START Data

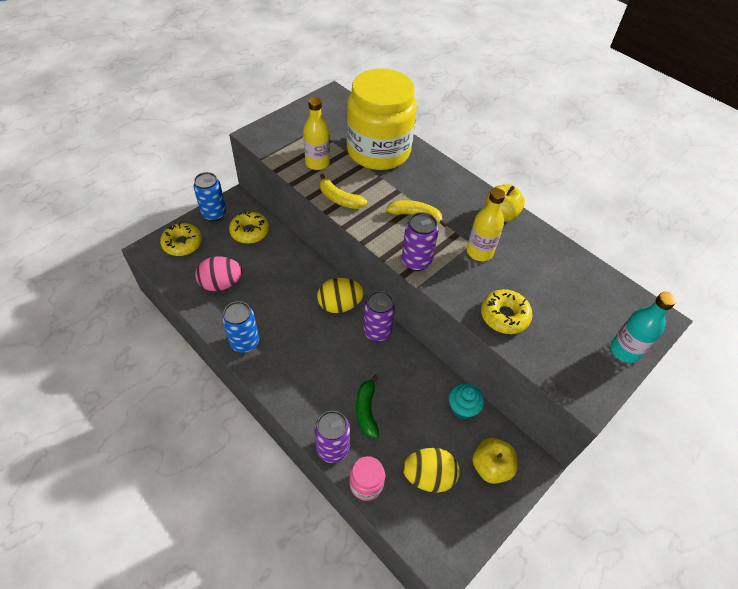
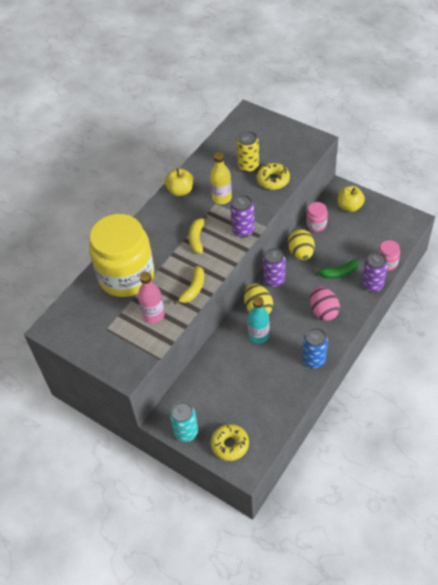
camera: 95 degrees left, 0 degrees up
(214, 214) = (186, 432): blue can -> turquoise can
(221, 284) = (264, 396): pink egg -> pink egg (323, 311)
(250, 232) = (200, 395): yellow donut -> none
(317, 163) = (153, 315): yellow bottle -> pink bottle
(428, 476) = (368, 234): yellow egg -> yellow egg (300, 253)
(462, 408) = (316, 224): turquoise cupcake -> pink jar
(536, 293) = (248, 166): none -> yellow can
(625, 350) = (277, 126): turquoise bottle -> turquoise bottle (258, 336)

END Data

• _Problem details_: Match on "turquoise": copy every line in the records that has it.

• _Written answer_:
(214, 214) = (186, 432): blue can -> turquoise can
(462, 408) = (316, 224): turquoise cupcake -> pink jar
(625, 350) = (277, 126): turquoise bottle -> turquoise bottle (258, 336)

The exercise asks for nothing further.